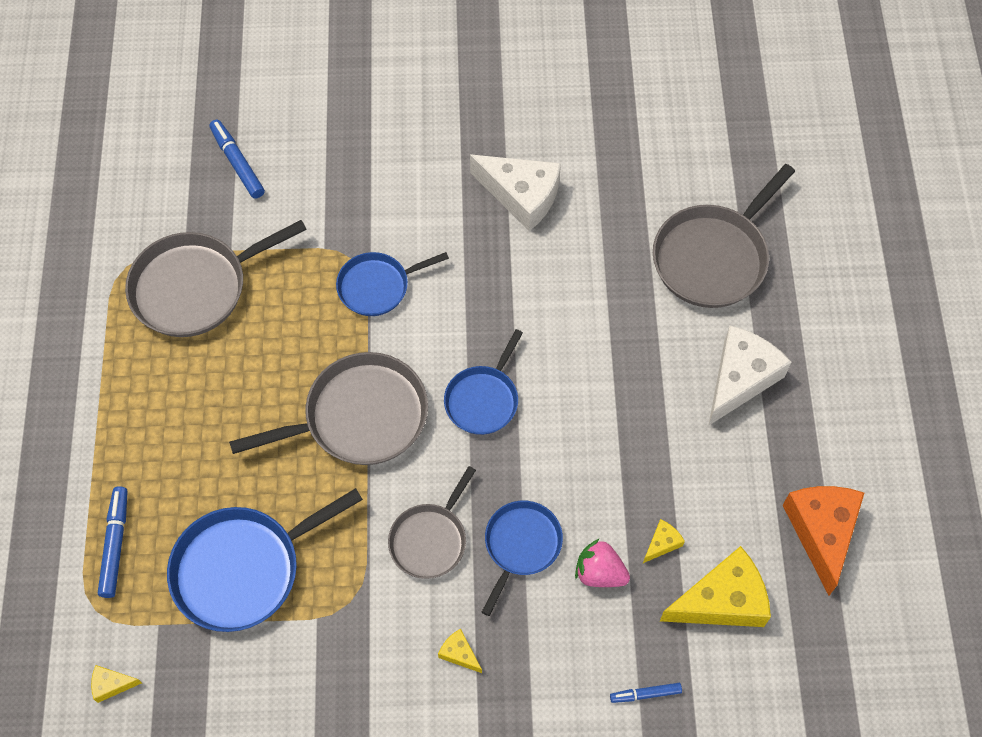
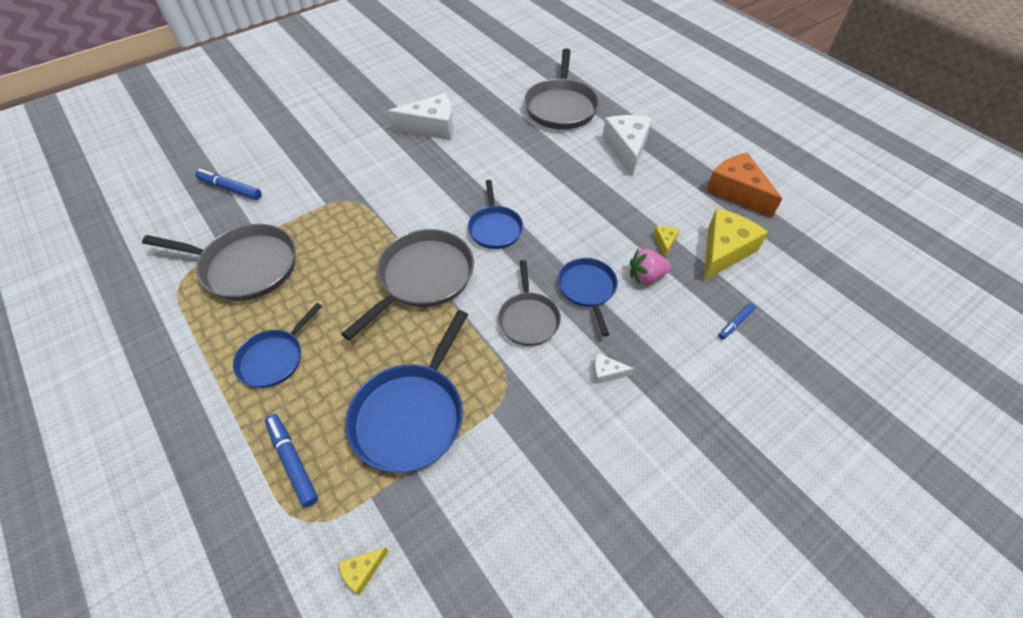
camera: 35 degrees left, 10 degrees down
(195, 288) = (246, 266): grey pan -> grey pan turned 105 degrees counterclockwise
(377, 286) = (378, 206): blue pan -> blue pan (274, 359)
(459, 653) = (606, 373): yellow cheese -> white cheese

#### WHAT THE EXERCISE ASKS
Return the lines containing "degrees", taking each one from the listing.

#### SOLUTION TO THIS PROBLEM
camera: 35 degrees left, 10 degrees down
(195, 288) = (246, 266): grey pan -> grey pan turned 105 degrees counterclockwise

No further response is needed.